What this task involves:
Repeat the lines from the line with "stacking rings (rosy)" to the line with "degrees clockwise |" in the listing below, keeping both end lines and adding nothing.

Dataset records:

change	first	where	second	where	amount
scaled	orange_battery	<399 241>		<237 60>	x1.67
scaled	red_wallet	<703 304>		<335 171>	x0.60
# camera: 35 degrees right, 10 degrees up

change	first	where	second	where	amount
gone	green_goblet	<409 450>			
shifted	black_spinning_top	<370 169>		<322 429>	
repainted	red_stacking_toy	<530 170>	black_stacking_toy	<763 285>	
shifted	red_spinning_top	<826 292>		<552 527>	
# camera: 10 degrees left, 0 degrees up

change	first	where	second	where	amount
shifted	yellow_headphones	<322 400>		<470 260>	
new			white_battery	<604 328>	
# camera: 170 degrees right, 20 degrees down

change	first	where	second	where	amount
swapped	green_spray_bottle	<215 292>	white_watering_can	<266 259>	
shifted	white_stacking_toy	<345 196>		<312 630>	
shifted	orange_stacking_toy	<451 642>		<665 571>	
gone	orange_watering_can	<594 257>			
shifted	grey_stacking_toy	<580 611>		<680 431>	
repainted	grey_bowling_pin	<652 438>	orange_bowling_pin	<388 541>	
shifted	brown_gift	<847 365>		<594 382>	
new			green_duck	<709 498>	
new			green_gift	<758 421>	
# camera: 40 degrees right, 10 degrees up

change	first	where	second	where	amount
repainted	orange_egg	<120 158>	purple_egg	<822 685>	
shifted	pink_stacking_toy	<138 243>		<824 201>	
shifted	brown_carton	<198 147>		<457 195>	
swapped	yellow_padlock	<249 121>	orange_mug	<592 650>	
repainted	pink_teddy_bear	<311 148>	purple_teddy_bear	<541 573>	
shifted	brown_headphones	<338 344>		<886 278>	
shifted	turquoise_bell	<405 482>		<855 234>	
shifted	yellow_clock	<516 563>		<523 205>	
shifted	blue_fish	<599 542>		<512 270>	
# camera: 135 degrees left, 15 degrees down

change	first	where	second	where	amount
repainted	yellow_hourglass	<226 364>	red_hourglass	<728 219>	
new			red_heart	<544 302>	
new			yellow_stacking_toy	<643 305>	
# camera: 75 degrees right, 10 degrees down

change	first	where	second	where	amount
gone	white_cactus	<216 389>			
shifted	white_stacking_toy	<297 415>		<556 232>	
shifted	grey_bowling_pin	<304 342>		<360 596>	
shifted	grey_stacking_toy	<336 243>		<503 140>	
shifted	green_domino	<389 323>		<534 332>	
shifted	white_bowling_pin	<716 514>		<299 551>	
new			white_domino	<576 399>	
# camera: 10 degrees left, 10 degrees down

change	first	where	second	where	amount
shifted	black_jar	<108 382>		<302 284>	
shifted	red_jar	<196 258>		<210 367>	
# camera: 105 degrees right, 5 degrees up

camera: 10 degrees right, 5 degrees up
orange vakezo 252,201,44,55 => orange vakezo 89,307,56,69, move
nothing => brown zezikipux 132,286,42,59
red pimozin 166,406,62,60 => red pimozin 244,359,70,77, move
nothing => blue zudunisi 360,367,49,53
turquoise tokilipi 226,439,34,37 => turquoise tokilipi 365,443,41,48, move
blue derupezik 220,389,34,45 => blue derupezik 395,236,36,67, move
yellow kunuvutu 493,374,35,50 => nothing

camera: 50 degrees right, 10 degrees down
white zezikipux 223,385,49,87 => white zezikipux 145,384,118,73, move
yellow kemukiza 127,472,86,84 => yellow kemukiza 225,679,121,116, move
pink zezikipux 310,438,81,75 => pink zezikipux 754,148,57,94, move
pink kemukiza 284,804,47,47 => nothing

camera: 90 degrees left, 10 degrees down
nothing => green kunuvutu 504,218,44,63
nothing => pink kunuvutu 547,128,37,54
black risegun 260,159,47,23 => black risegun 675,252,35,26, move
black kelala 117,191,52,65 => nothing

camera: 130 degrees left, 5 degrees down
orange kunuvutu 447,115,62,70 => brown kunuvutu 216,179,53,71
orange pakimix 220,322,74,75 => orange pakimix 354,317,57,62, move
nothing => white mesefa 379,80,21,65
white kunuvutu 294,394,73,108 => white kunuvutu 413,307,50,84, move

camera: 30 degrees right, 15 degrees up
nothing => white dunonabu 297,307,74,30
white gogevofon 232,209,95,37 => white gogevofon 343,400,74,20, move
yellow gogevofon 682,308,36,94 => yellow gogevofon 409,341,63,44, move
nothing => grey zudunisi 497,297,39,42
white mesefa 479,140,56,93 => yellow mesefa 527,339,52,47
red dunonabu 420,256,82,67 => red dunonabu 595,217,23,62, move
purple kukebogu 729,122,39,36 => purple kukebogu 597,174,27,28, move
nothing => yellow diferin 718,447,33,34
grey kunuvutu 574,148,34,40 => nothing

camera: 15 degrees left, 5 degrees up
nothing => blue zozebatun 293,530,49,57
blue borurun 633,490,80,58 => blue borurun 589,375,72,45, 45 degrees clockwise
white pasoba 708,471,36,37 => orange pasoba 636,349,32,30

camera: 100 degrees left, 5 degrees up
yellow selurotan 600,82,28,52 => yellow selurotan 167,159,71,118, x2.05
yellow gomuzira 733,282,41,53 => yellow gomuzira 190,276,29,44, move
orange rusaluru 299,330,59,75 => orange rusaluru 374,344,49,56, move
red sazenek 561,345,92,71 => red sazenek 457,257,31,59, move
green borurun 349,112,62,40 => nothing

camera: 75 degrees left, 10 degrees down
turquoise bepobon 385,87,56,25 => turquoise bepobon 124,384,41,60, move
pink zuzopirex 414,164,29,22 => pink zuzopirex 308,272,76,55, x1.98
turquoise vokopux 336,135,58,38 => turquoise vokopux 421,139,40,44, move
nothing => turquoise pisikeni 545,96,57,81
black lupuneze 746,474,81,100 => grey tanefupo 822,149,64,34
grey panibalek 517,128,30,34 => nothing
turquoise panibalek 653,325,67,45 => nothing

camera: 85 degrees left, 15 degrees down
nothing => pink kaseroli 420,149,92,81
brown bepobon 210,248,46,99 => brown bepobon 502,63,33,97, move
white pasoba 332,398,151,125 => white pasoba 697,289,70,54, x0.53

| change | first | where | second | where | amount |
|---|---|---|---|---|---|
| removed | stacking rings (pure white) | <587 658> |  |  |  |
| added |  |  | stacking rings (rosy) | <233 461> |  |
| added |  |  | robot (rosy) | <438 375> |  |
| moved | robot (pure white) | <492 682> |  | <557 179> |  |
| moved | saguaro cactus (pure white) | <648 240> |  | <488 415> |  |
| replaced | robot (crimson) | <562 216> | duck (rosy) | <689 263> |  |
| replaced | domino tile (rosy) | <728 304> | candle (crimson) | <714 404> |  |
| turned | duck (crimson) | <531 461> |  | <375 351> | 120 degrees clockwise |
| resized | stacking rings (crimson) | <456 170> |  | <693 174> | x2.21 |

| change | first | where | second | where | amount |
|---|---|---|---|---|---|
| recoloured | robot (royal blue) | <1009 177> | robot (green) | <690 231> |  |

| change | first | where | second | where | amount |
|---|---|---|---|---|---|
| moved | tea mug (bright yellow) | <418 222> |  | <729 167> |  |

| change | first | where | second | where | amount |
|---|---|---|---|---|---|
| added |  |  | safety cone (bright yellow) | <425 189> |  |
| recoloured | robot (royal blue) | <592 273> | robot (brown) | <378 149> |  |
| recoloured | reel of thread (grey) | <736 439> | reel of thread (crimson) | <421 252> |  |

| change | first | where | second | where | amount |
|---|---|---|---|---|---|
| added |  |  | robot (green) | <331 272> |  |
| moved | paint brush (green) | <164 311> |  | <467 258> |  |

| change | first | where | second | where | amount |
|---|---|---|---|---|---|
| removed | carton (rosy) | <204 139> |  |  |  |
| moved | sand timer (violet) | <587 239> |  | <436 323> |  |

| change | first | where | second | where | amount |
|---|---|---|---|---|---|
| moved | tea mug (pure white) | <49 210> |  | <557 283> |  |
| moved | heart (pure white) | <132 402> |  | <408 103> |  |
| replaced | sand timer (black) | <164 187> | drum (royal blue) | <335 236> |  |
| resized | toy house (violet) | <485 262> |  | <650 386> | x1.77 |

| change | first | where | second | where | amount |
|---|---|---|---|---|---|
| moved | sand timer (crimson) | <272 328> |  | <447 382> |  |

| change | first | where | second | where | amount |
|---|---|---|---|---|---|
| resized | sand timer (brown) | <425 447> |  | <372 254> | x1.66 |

Exercise solution:
| added |  |  | stacking rings (rosy) | <233 461> |  |
| added |  |  | robot (rosy) | <438 375> |  |
| moved | robot (pure white) | <492 682> |  | <557 179> |  |
| moved | saguaro cactus (pure white) | <648 240> |  | <488 415> |  |
| replaced | robot (crimson) | <562 216> | duck (rosy) | <689 263> |  |
| replaced | domino tile (rosy) | <728 304> | candle (crimson) | <714 404> |  |
| turned | duck (crimson) | <531 461> |  | <375 351> | 120 degrees clockwise |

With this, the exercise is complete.